§ Task brief
Could you work out how many lines of the material below hold "bleu"? Only the number is needed.

§ Input

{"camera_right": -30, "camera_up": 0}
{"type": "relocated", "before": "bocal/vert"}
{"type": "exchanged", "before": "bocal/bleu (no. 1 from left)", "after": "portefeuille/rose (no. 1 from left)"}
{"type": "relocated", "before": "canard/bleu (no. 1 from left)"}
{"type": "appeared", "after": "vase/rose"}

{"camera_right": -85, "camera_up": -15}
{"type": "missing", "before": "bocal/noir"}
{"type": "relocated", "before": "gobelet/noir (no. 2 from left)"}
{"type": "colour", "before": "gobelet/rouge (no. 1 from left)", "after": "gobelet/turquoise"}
* * *
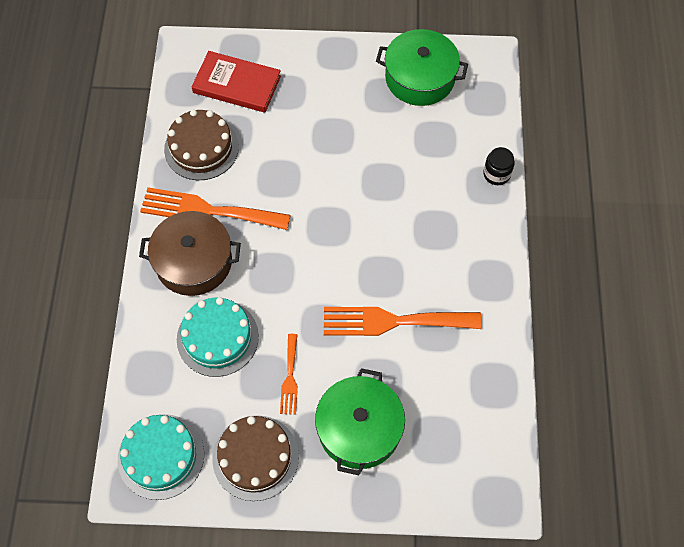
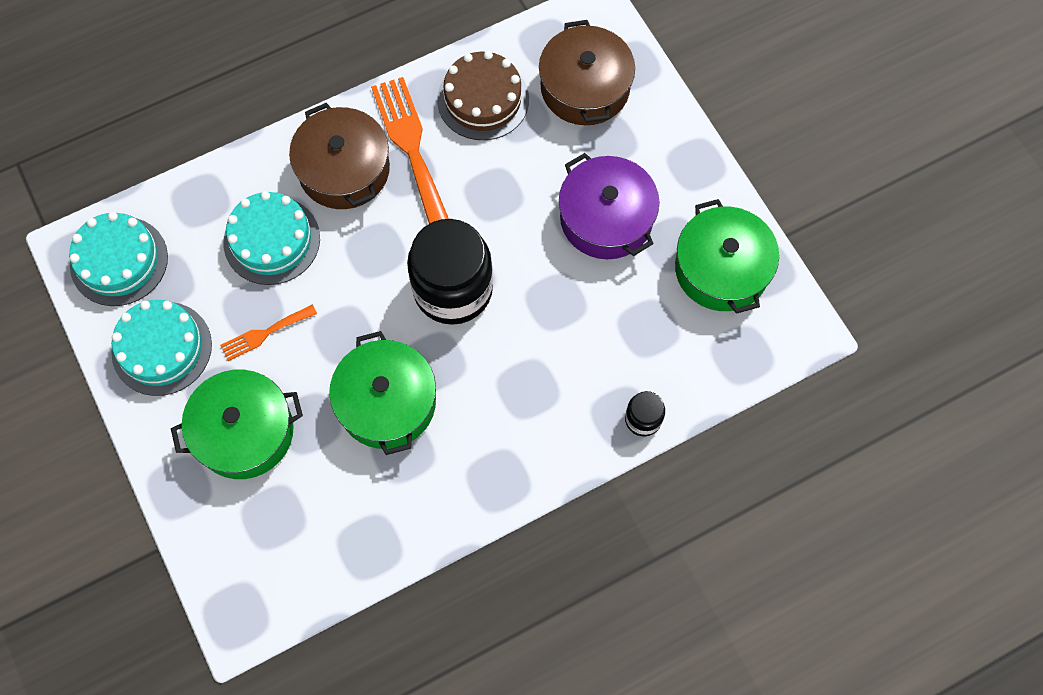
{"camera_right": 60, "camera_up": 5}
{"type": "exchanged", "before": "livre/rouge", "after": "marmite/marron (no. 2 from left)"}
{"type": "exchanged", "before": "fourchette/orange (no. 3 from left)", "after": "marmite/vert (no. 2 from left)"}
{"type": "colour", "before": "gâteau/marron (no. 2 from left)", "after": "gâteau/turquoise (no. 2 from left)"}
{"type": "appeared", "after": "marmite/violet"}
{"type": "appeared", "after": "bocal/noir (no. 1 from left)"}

§ Answer space
2